BEGIN Data under study
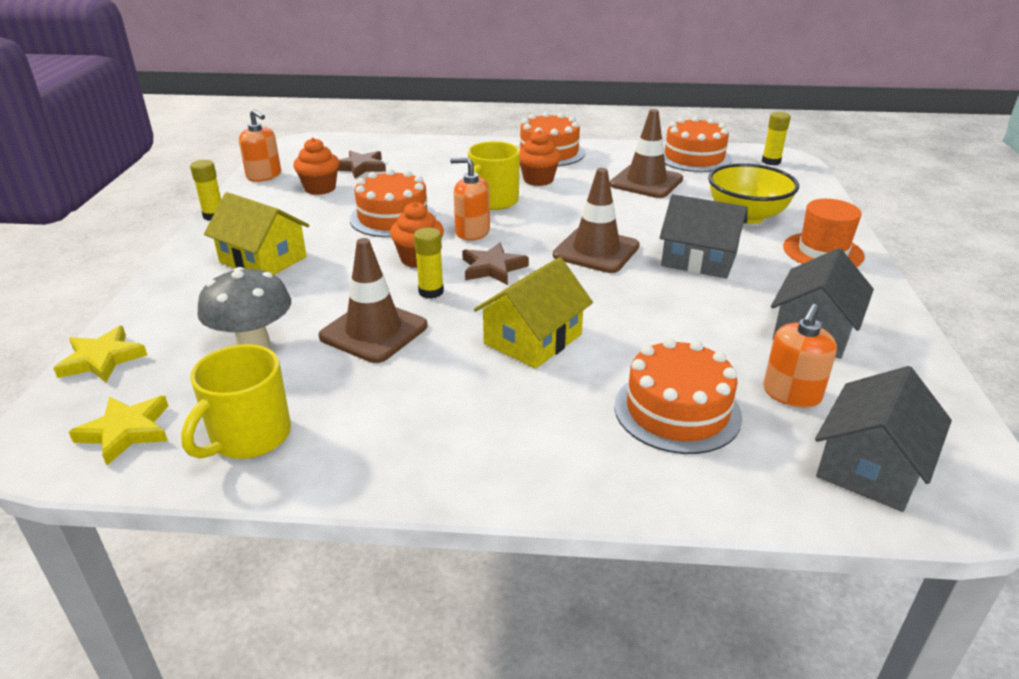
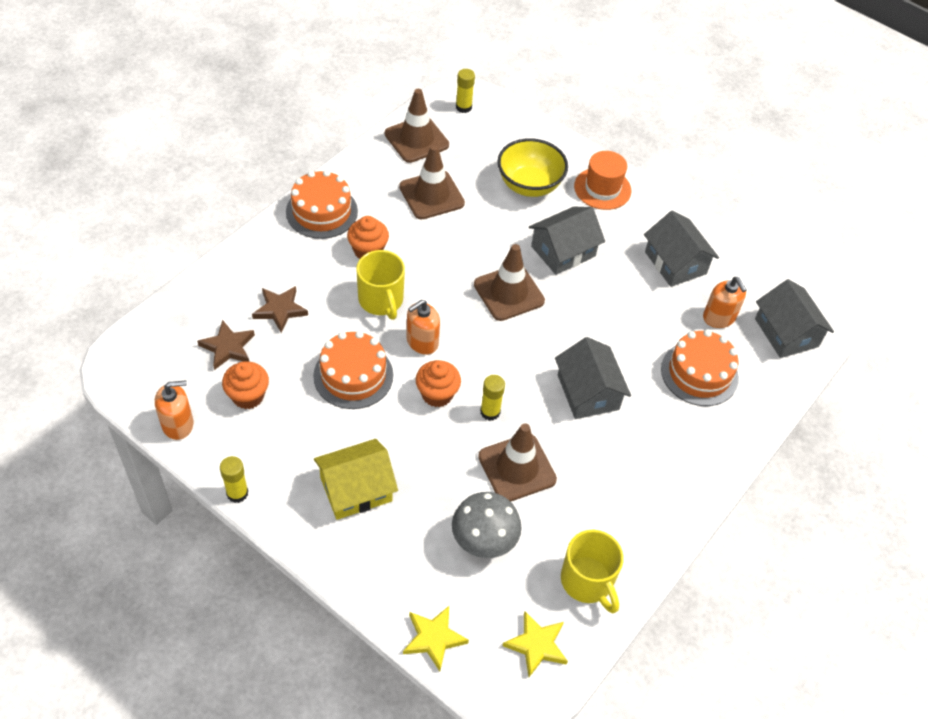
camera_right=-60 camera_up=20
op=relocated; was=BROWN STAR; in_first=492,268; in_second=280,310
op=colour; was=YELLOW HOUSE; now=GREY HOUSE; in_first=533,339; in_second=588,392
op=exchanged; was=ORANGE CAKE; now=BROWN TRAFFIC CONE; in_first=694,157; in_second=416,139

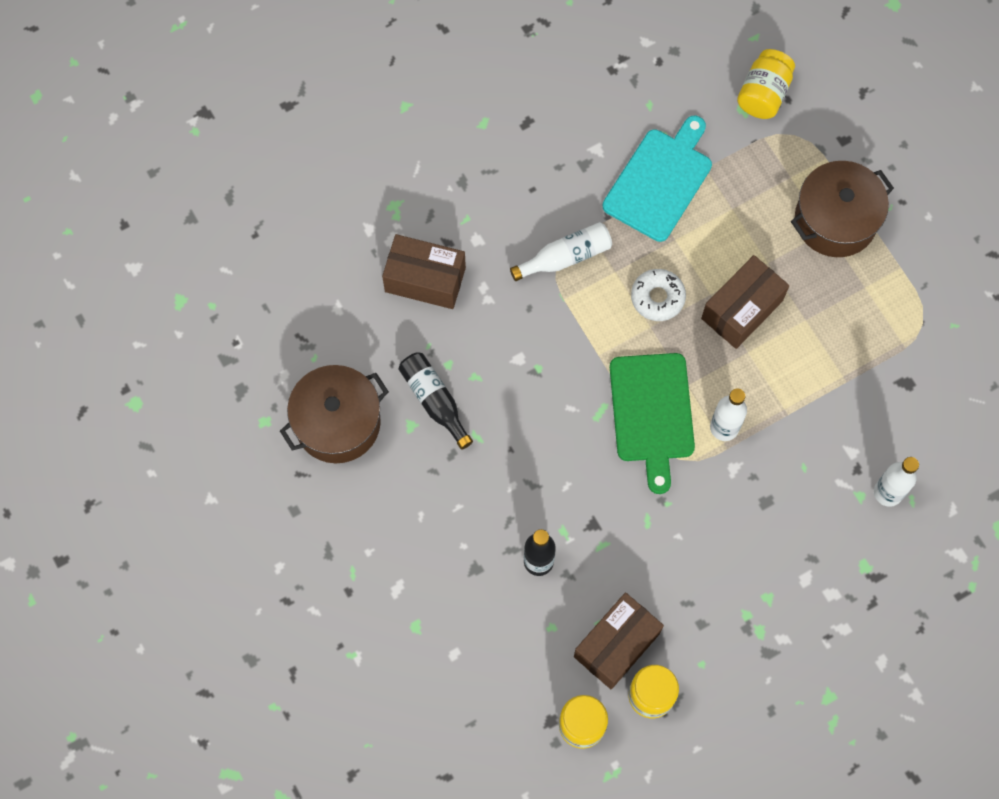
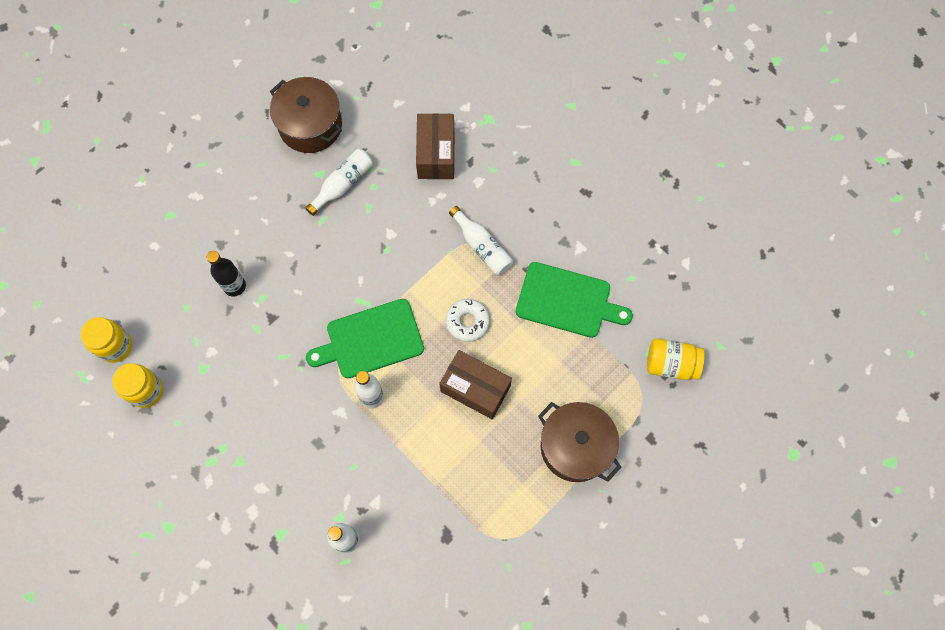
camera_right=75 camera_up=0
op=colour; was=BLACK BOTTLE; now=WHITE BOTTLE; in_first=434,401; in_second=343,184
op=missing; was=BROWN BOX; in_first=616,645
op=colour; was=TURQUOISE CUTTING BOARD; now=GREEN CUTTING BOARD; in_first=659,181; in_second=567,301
END Data under study
Task prompt:
Nothing but the lines from the one containing "op=colour; was=YELLOW HOUSE;" through the last line of the listing should be copied, each word for word and without pictures.

Response to this exercise:
op=colour; was=YELLOW HOUSE; now=GREY HOUSE; in_first=533,339; in_second=588,392
op=exchanged; was=ORANGE CAKE; now=BROWN TRAFFIC CONE; in_first=694,157; in_second=416,139

camera_right=75 camera_up=0
op=colour; was=BLACK BOTTLE; now=WHITE BOTTLE; in_first=434,401; in_second=343,184
op=missing; was=BROWN BOX; in_first=616,645
op=colour; was=TURQUOISE CUTTING BOARD; now=GREEN CUTTING BOARD; in_first=659,181; in_second=567,301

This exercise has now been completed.